** Data shown follows **
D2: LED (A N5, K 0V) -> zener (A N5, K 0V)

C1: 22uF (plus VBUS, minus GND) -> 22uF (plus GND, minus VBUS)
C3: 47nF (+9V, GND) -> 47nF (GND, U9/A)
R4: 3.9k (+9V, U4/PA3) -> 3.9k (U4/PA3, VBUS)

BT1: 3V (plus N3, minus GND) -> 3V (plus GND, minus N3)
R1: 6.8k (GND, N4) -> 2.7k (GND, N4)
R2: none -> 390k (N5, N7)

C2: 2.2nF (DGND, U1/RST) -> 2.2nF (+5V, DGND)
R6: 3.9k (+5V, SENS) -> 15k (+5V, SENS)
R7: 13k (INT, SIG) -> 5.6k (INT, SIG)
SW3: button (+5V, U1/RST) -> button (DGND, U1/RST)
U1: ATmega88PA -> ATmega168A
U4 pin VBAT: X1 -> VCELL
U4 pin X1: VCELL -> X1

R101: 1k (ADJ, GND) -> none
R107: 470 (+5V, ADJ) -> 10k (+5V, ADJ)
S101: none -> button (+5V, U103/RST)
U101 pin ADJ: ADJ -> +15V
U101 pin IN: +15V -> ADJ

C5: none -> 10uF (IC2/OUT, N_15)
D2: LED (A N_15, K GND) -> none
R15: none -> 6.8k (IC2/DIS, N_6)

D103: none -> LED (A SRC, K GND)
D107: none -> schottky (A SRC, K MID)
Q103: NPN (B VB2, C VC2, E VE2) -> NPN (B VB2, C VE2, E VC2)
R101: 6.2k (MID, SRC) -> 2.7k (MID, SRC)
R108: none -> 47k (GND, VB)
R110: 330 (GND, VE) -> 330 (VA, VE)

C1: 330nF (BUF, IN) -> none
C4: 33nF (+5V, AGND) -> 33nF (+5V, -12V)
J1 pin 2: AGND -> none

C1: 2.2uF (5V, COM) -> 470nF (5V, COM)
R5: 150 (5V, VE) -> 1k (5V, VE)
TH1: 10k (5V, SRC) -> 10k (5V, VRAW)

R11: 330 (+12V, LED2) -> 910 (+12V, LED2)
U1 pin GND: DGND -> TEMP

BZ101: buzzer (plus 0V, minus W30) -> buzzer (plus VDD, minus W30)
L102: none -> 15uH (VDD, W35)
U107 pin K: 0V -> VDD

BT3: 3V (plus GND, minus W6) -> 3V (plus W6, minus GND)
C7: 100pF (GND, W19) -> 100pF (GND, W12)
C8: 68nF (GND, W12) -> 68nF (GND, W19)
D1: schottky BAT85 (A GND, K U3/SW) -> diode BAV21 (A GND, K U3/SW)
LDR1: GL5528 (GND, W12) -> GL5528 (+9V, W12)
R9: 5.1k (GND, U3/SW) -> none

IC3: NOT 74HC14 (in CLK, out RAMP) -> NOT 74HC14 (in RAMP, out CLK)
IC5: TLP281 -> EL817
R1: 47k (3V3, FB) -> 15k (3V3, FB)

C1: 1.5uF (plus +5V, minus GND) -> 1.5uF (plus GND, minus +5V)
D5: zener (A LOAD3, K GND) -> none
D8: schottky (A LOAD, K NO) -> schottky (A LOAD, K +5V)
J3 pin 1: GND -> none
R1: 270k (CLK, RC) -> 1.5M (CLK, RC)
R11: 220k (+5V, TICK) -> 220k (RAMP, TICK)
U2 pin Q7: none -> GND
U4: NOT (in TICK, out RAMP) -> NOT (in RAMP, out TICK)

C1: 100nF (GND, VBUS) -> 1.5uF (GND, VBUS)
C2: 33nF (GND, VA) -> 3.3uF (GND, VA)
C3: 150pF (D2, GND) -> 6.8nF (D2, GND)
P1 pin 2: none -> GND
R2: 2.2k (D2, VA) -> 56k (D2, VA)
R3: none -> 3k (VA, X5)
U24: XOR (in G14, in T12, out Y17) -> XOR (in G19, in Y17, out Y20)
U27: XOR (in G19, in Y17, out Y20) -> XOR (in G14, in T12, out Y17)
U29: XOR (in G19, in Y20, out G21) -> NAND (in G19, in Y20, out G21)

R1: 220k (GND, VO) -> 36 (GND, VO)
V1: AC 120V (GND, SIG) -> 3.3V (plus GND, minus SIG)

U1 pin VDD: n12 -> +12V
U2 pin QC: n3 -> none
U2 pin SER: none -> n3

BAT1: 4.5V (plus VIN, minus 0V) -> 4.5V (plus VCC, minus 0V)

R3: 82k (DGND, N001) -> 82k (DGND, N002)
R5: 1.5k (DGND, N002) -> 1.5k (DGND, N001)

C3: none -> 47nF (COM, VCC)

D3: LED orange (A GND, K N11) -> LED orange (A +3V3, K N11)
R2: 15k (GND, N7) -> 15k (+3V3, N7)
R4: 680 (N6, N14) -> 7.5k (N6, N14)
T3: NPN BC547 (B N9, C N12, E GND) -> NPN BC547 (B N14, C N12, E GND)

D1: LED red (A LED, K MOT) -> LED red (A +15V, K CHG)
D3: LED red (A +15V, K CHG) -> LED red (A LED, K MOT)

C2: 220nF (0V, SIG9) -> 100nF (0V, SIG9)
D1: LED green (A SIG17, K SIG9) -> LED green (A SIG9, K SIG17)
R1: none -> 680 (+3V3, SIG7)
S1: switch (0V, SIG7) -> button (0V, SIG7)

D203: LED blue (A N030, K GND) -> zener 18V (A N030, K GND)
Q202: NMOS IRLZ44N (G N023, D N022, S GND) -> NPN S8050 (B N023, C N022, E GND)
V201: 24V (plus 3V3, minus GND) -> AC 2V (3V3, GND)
** End of Data shown **
**Assignment:** Output exactly the lines from the one holding "S1: switch (0V, SIG7) -> button (0V, SIG7)" to the end of the material above, with both ends included.

**Answer section:**
S1: switch (0V, SIG7) -> button (0V, SIG7)

D203: LED blue (A N030, K GND) -> zener 18V (A N030, K GND)
Q202: NMOS IRLZ44N (G N023, D N022, S GND) -> NPN S8050 (B N023, C N022, E GND)
V201: 24V (plus 3V3, minus GND) -> AC 2V (3V3, GND)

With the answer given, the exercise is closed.